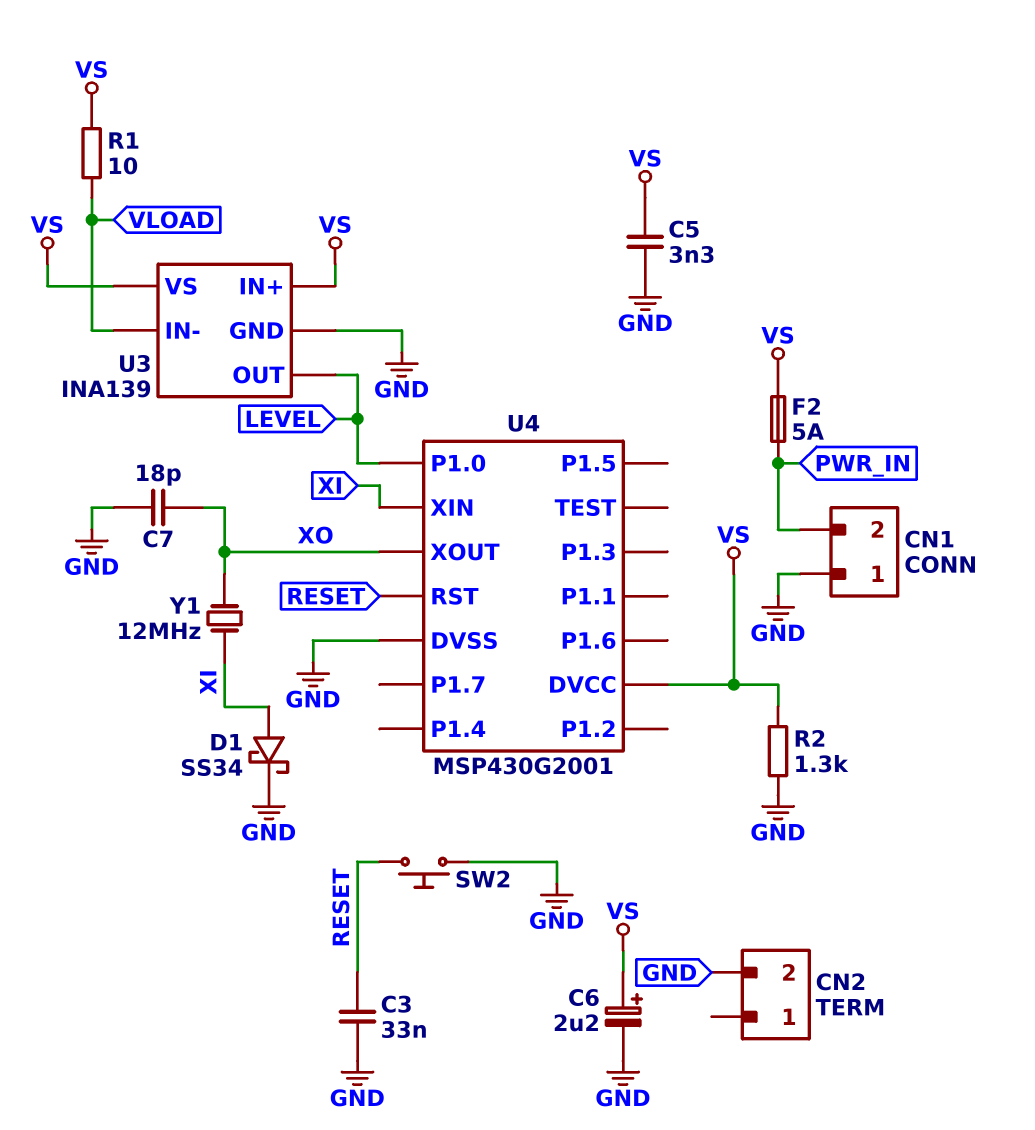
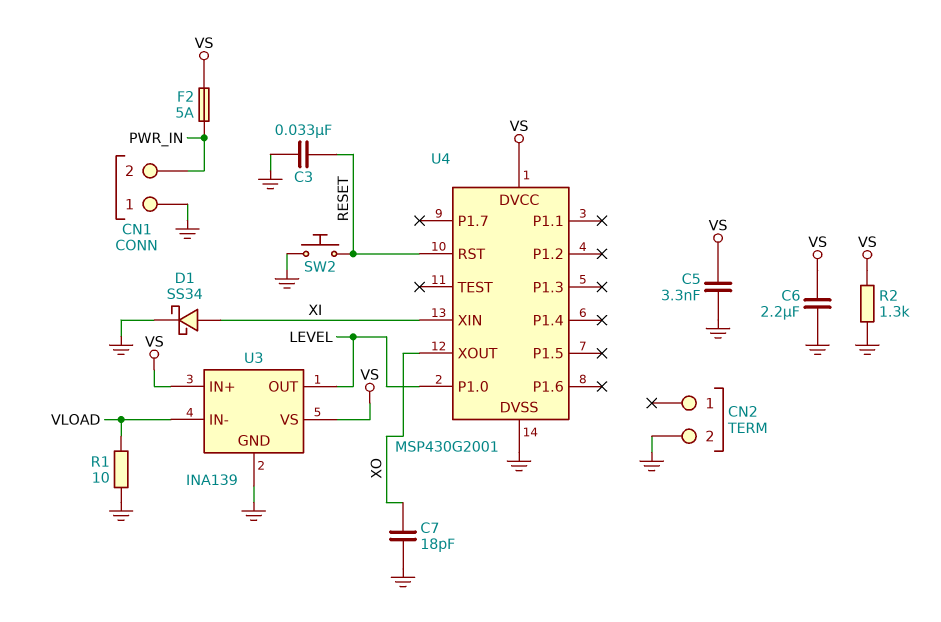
C6: 2.2uF (plus VS, minus GND) -> 2.2uF (GND, VS)
R1: 10 (VLOAD, VS) -> 10 (GND, VLOAD)
Y1: 12MHz (XI, XO) -> none

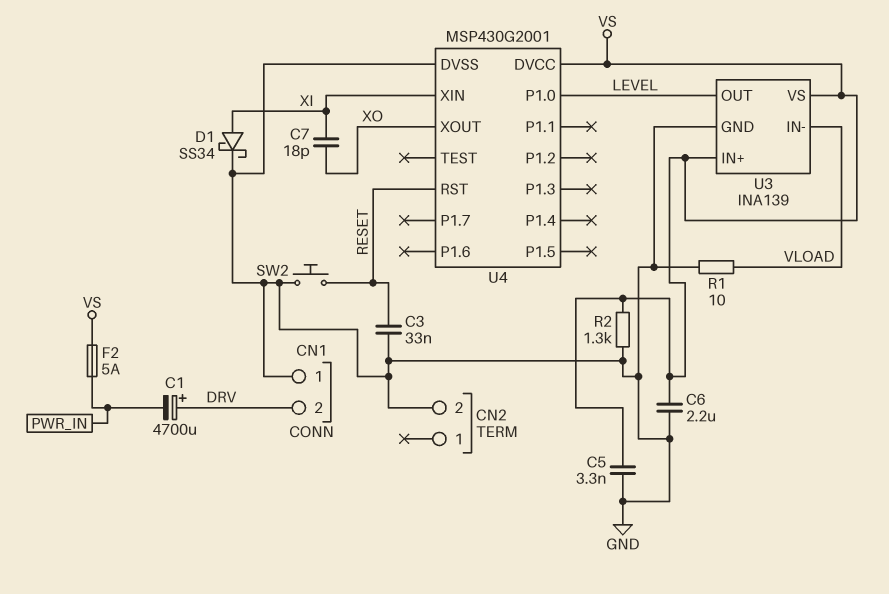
C1: none -> 4700uF (plus DRV, minus PWR_IN)
C7: 18pF (GND, XO) -> 18pF (XI, XO)
CN1 pin 2: PWR_IN -> DRV

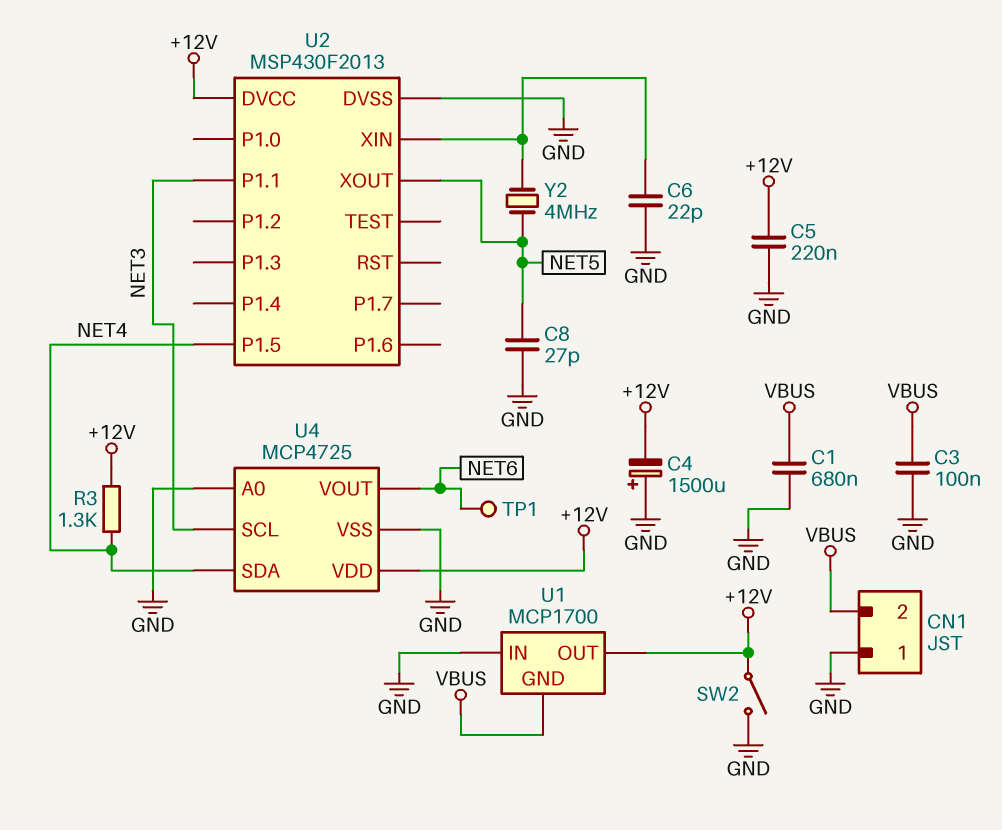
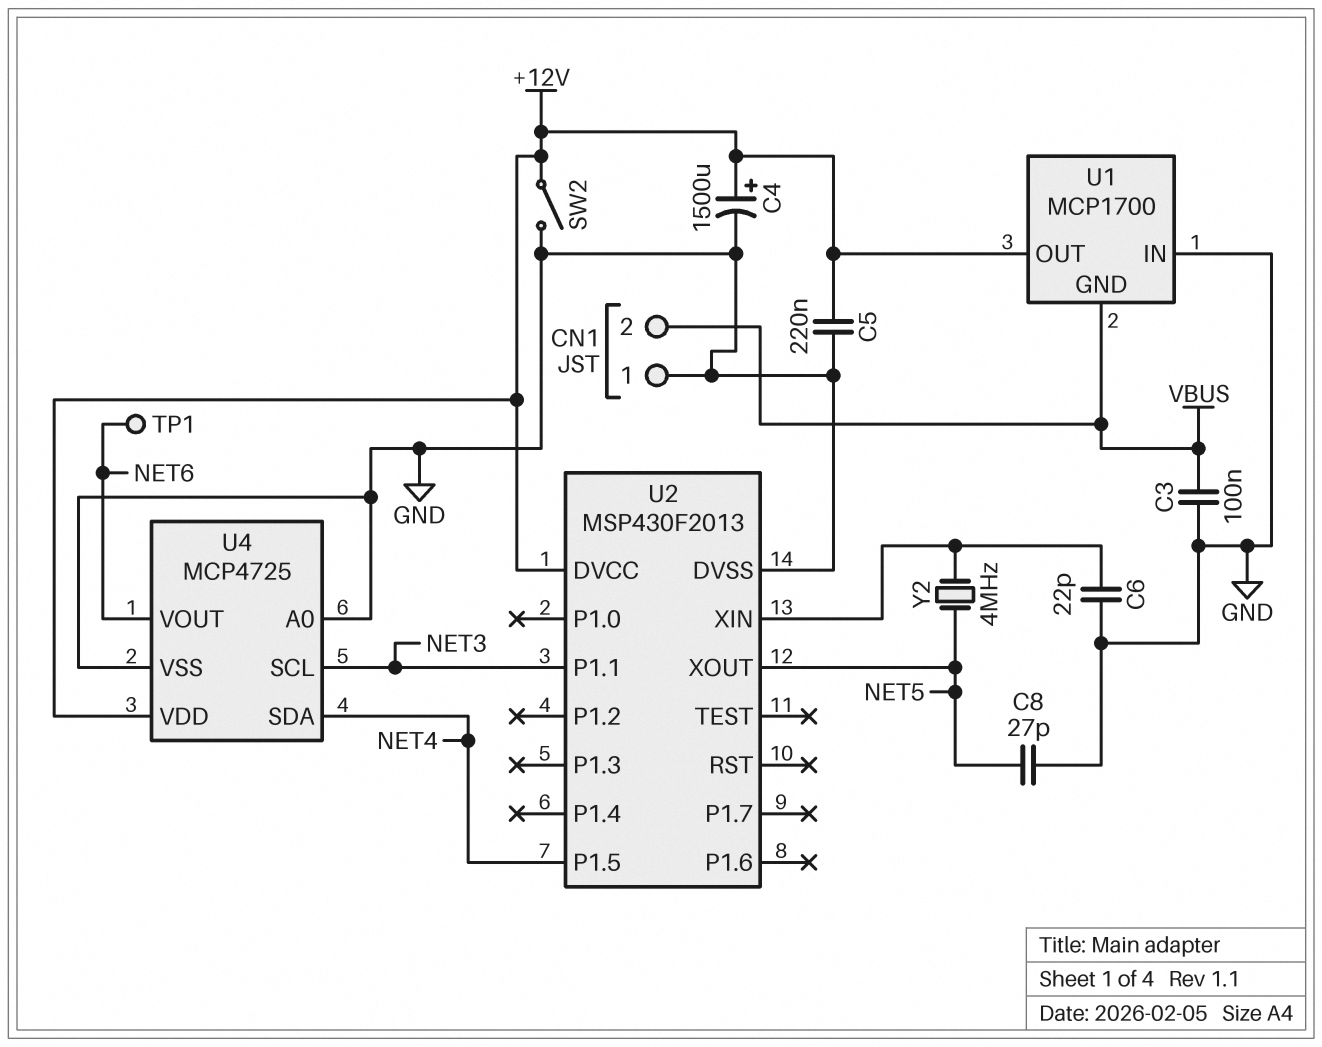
C1: 680nF (GND, VBUS) -> none
C4: 1500uF (plus GND, minus +12V) -> 1500uF (plus +12V, minus GND)
R3: 1.3k (+12V, NET4) -> none

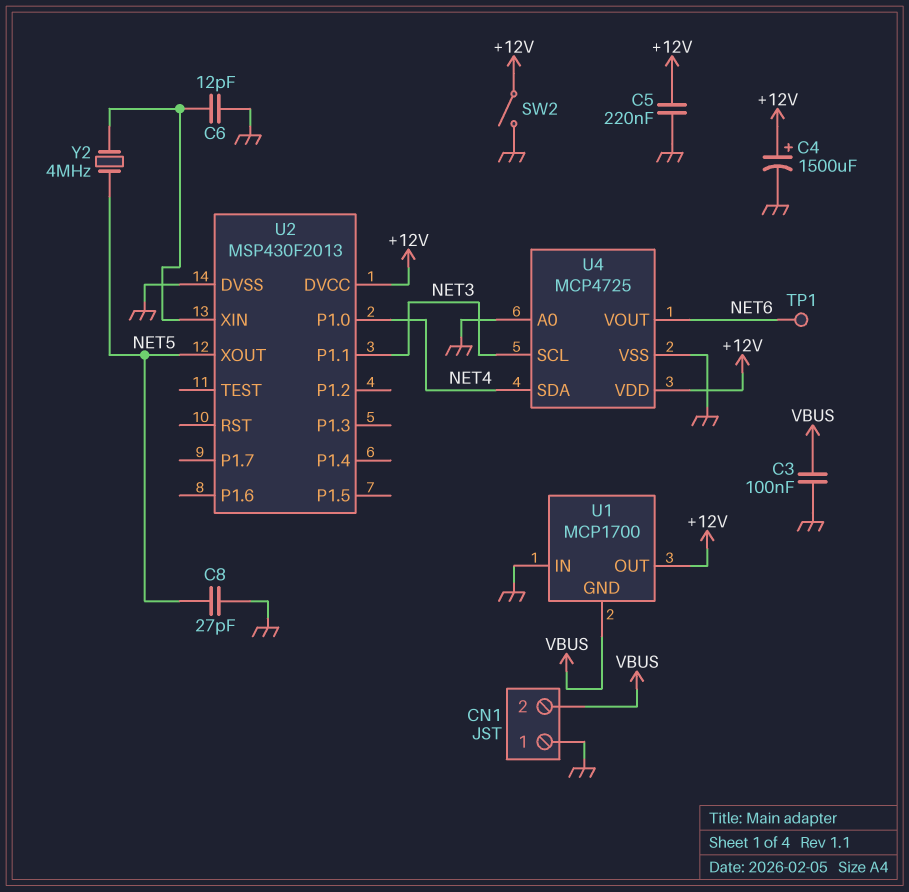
C6: 22pF (GND, U2/XIN) -> 12pF (GND, U2/XIN)
U2 pin P1.0: none -> NET4
U2 pin P1.5: NET4 -> none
——
**Exercise aim:**
Only a number is needed here: how many lines of the data include the word "none"?

**Solution to the problem:**
6